- _Dataset content_
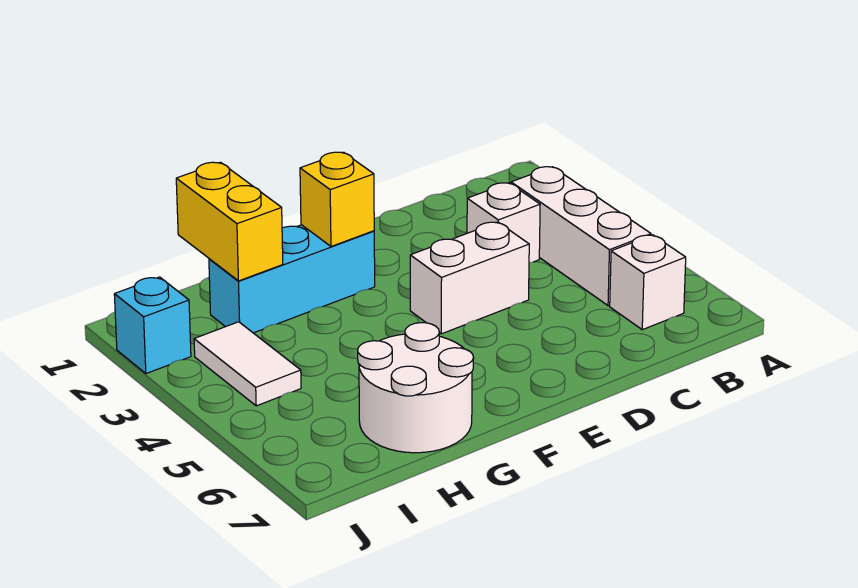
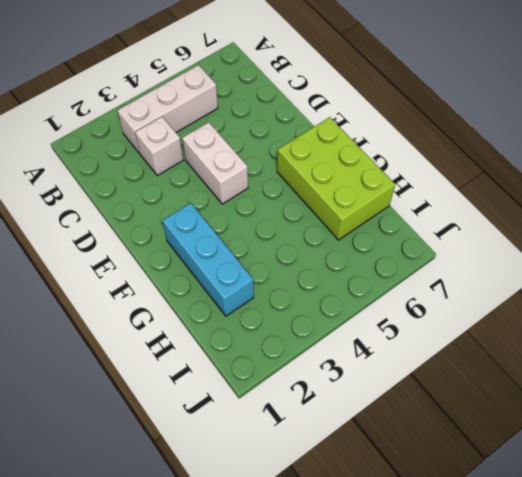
lime brick F6:H7 level 1 -> white round brick G6:H7 level 1
none -> white brick B6 level 1
none -> white tile I3:I4 level 1

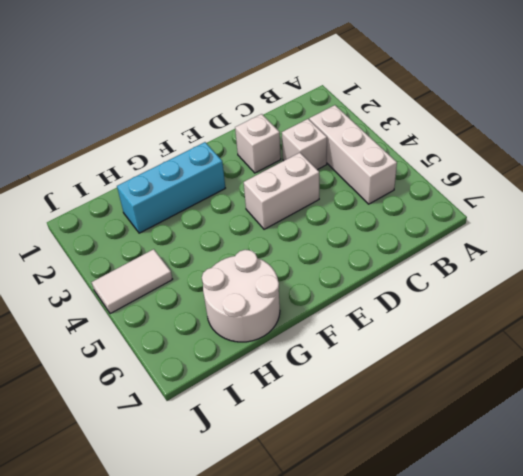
white brick D2 level 1 -> white brick B6 level 1
white tile I4:J4 level 1 -> white tile I3:I4 level 1
none -> cyan brick J2 level 1
none -> yellow brick F2 level 2

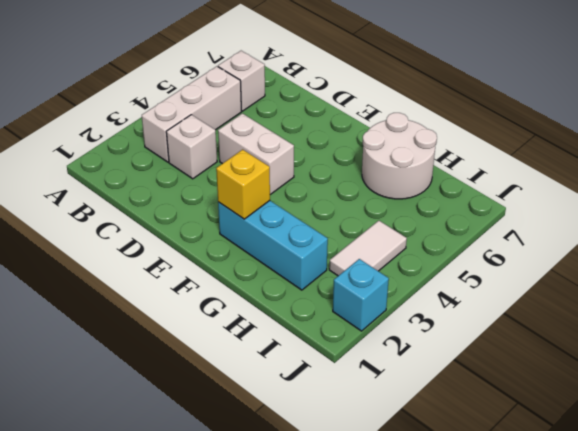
none -> yellow brick H1:H2 level 2

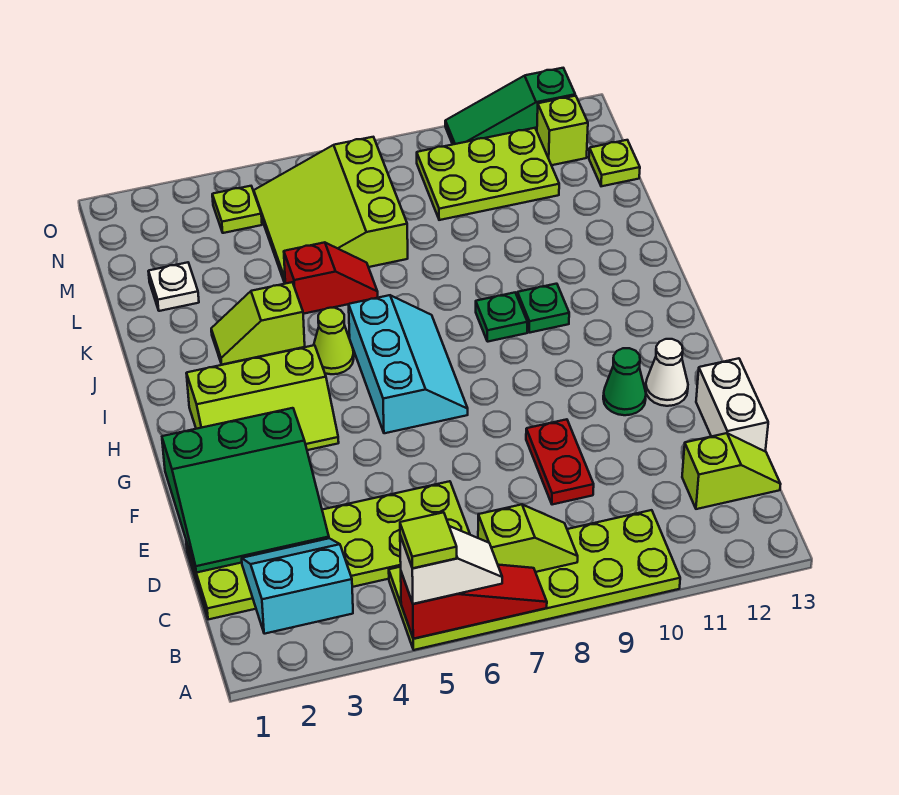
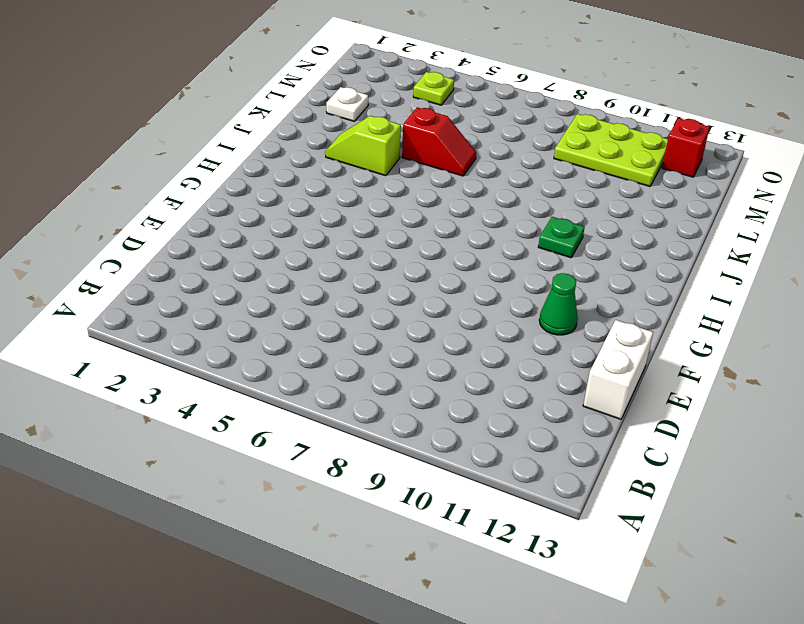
red brick N12 level 1 -> lime brick N12 level 1
none -> lime plate A5:B10 level 1
none -> lime plate C1:D6 level 1
none -> lime slope C12:C13 level 1 top 12

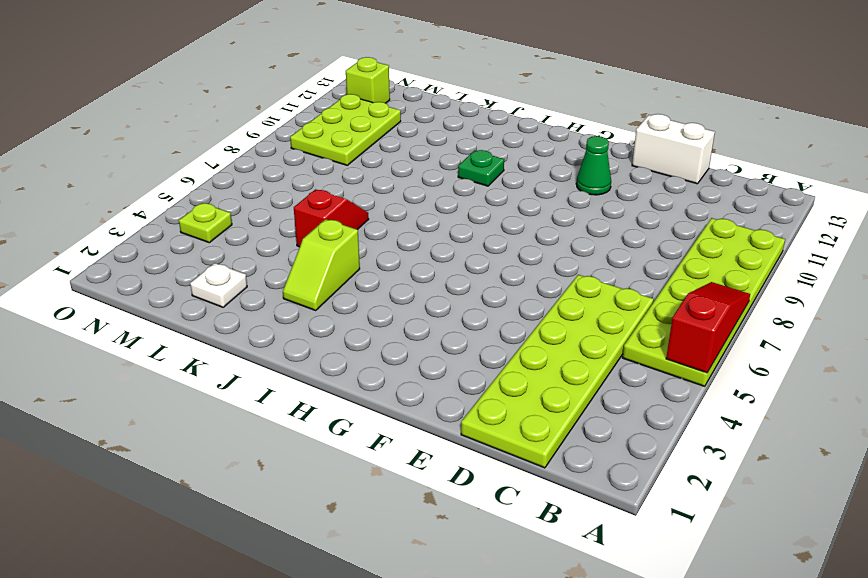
none -> lime slope C12:C13 level 1 top 12
none -> red plate D9:E9 level 1
none -> white cone F12 level 1

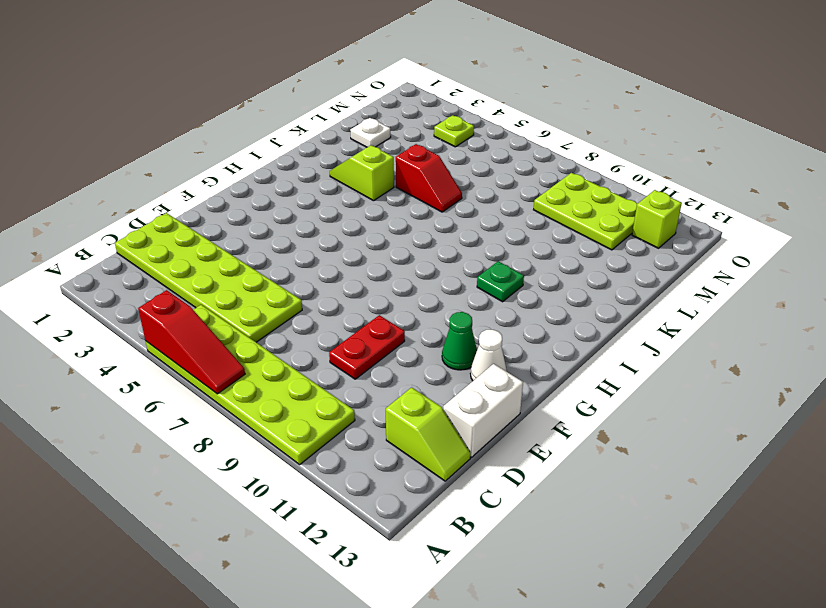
none -> lime slope G2:H4 level 1 top H
none -> cyan slope G6:I7 level 1 top 6
none -> lime cone I5 level 1

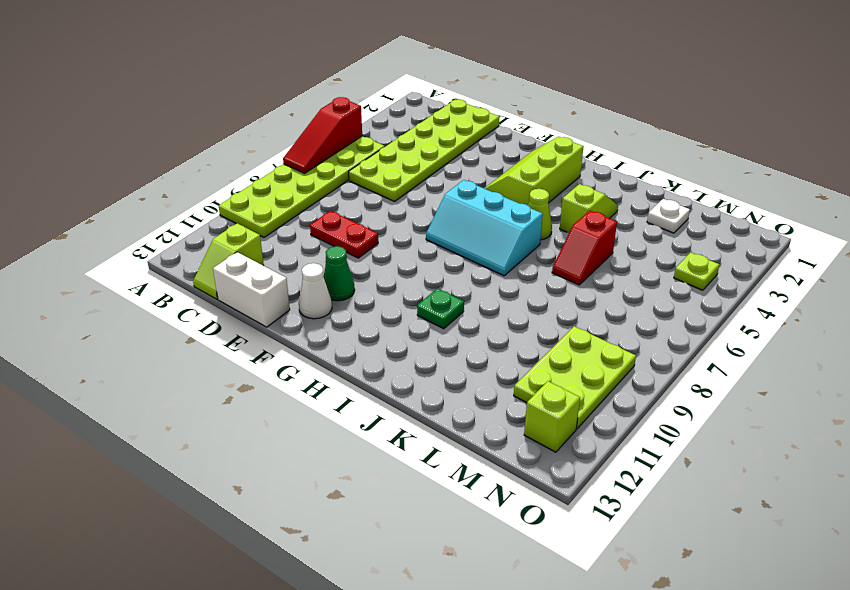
none -> green plate I9 level 1
none -> lime slope L5:N7 level 1 top 7
none -> lime plate M13 level 1

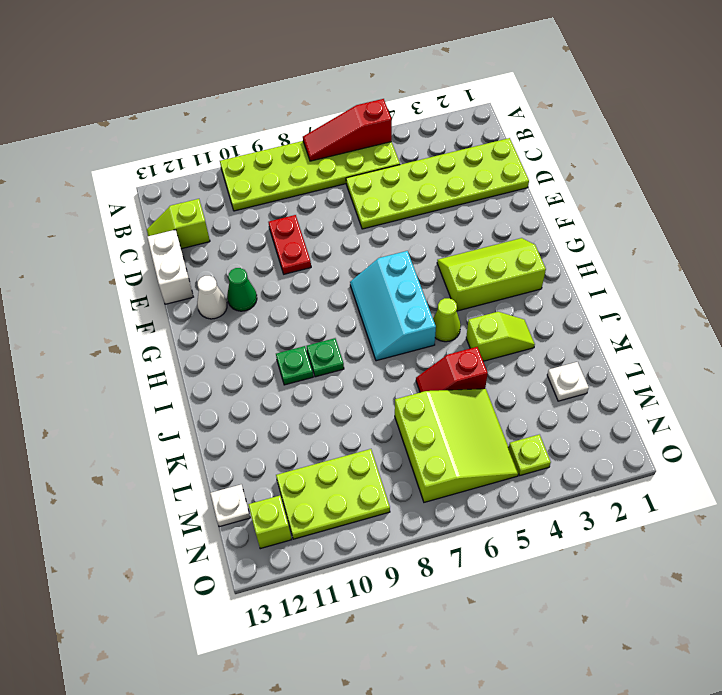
white plate M13 level 1 -> lime plate M13 level 1
none -> green slope O10:O12 level 1 top 12
none -> cyan slope B2:C3 level 2 top B
none -> lime slope B7:B8 level 2 top 7

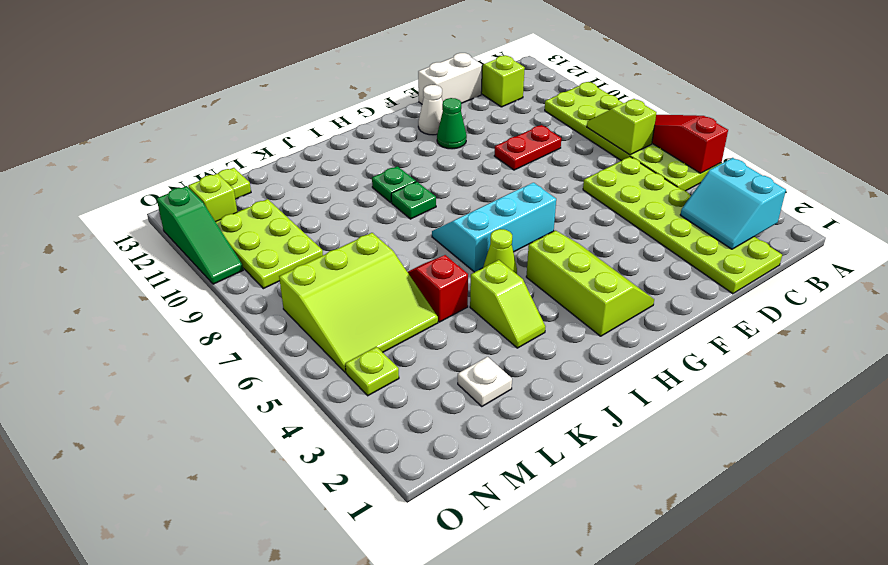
none -> green slope D1:F3 level 2 top F
none -> white slope A5:A6 level 3 top 5
none -> lime tile A5 level 4

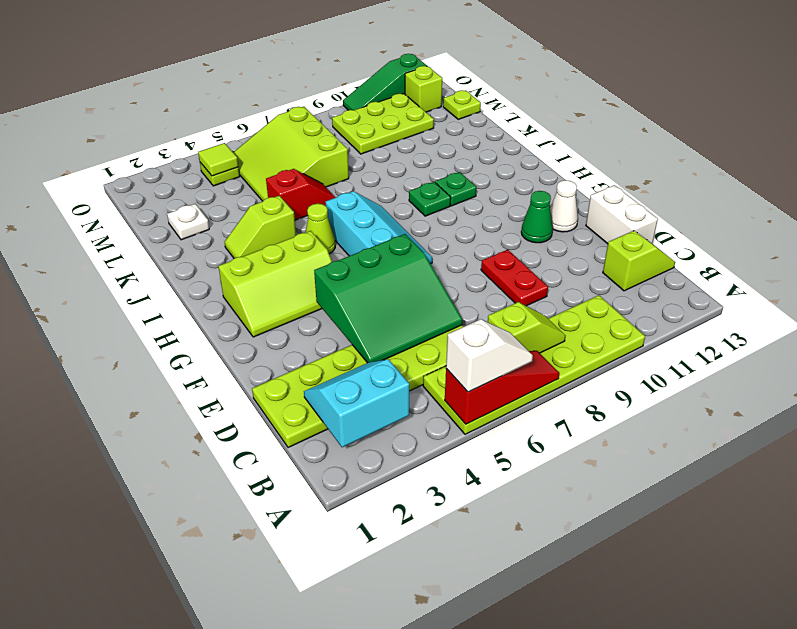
green slope D4:F6 level 2 top F -> green slope D1:F3 level 2 top F
lime tile N4 level 2 -> lime tile A5 level 4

- _Task to carry out_
Restate the data word for word from its first line through the line with "none -> lime plate A5:B10 level 1", leaving out any picture along the way.

- _Answer below_
lime brick F6:H7 level 1 -> white round brick G6:H7 level 1
none -> white brick B6 level 1
none -> white tile I3:I4 level 1

white brick D2 level 1 -> white brick B6 level 1
white tile I4:J4 level 1 -> white tile I3:I4 level 1
none -> cyan brick J2 level 1
none -> yellow brick F2 level 2

none -> yellow brick H1:H2 level 2

red brick N12 level 1 -> lime brick N12 level 1
none -> lime plate A5:B10 level 1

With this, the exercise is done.